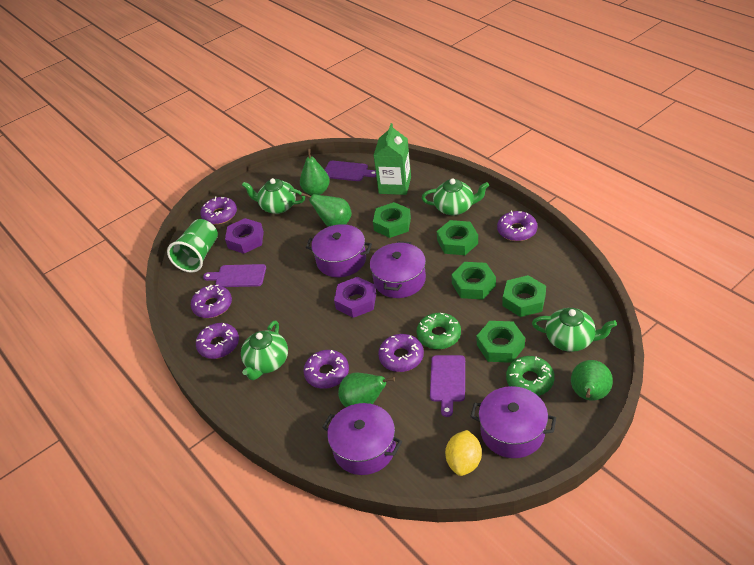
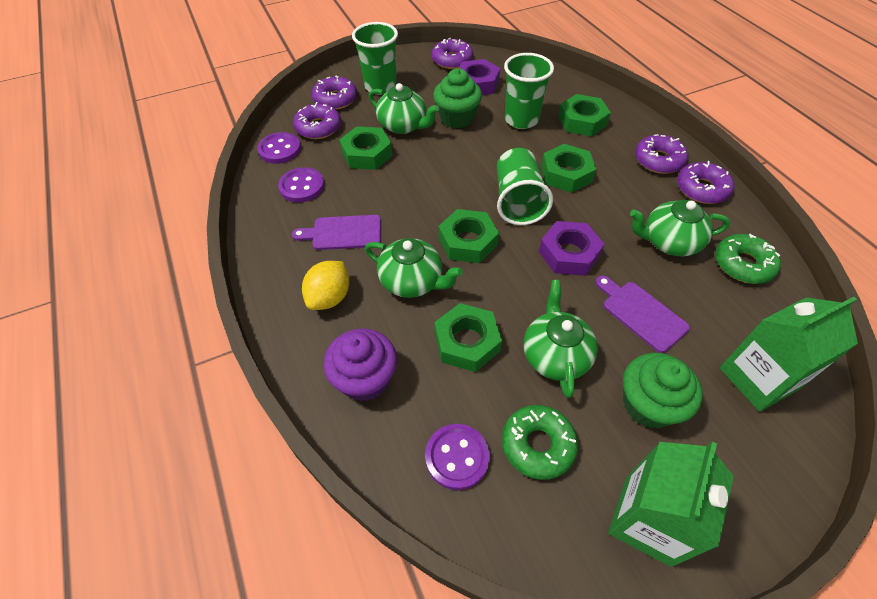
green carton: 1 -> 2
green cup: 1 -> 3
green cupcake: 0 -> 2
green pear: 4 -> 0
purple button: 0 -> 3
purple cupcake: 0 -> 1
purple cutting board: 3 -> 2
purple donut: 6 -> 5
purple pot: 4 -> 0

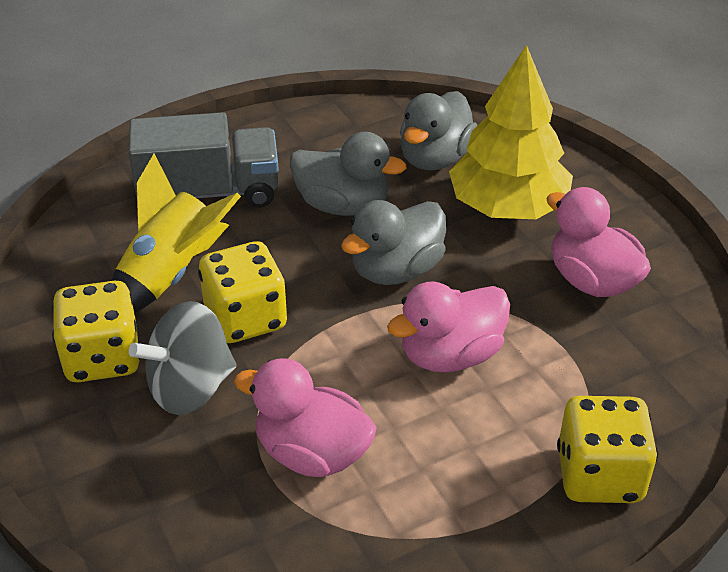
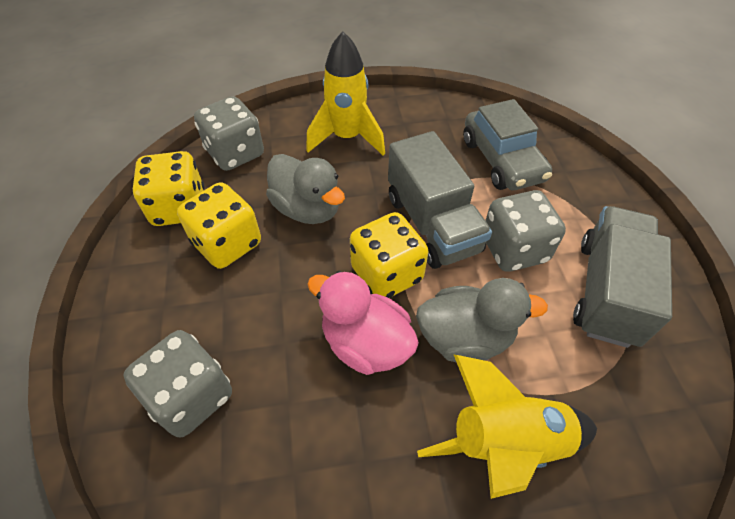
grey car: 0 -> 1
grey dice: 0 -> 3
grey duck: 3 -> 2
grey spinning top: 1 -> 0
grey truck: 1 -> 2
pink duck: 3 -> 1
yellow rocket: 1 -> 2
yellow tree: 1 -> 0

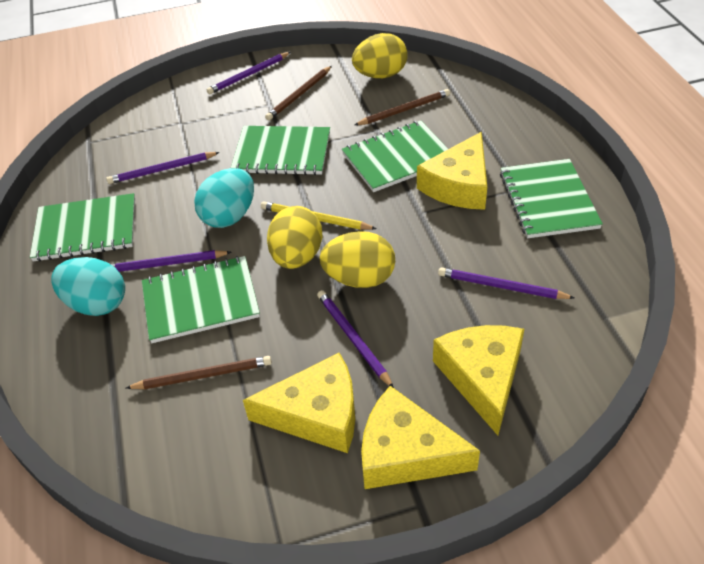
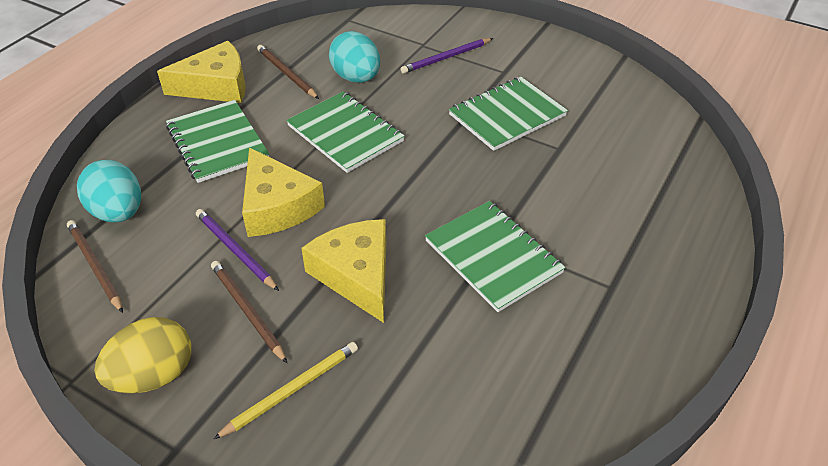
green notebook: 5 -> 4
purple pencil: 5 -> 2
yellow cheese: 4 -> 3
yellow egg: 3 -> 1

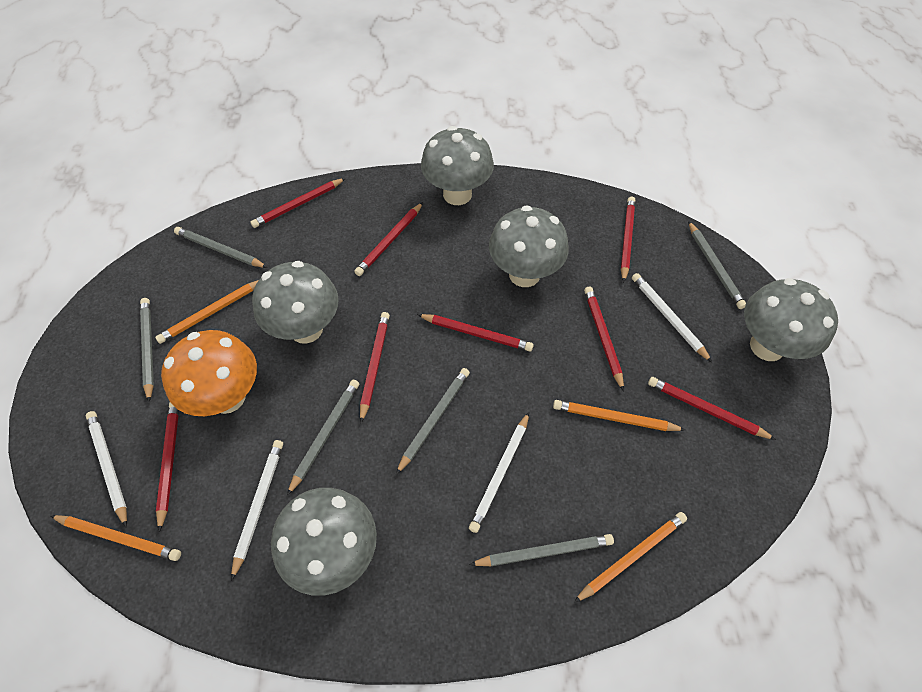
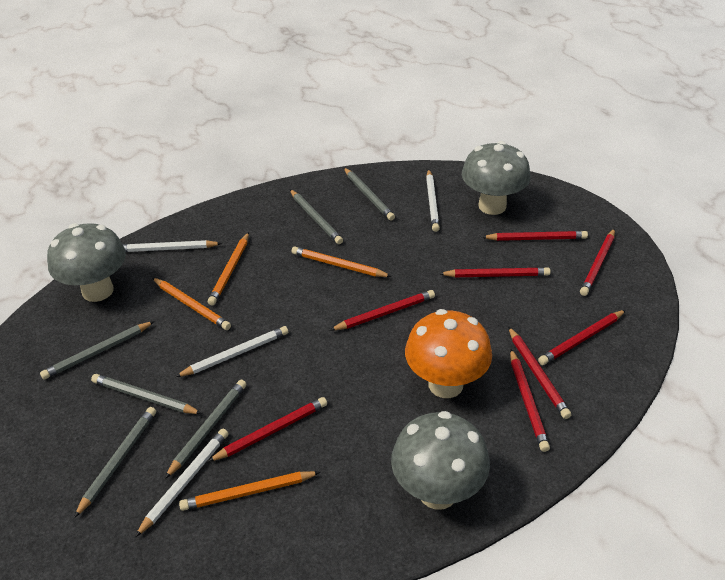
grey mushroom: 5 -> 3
= = = = =
WORK TO BE COMPLETED: In the copy, include exactly the lines from the one containing "pink duck: 3 -> 1" through the last line of the records, and no pictures or other text.

ANSWER TO THIS PROBLEM:
pink duck: 3 -> 1
yellow rocket: 1 -> 2
yellow tree: 1 -> 0

green notebook: 5 -> 4
purple pencil: 5 -> 2
yellow cheese: 4 -> 3
yellow egg: 3 -> 1

grey mushroom: 5 -> 3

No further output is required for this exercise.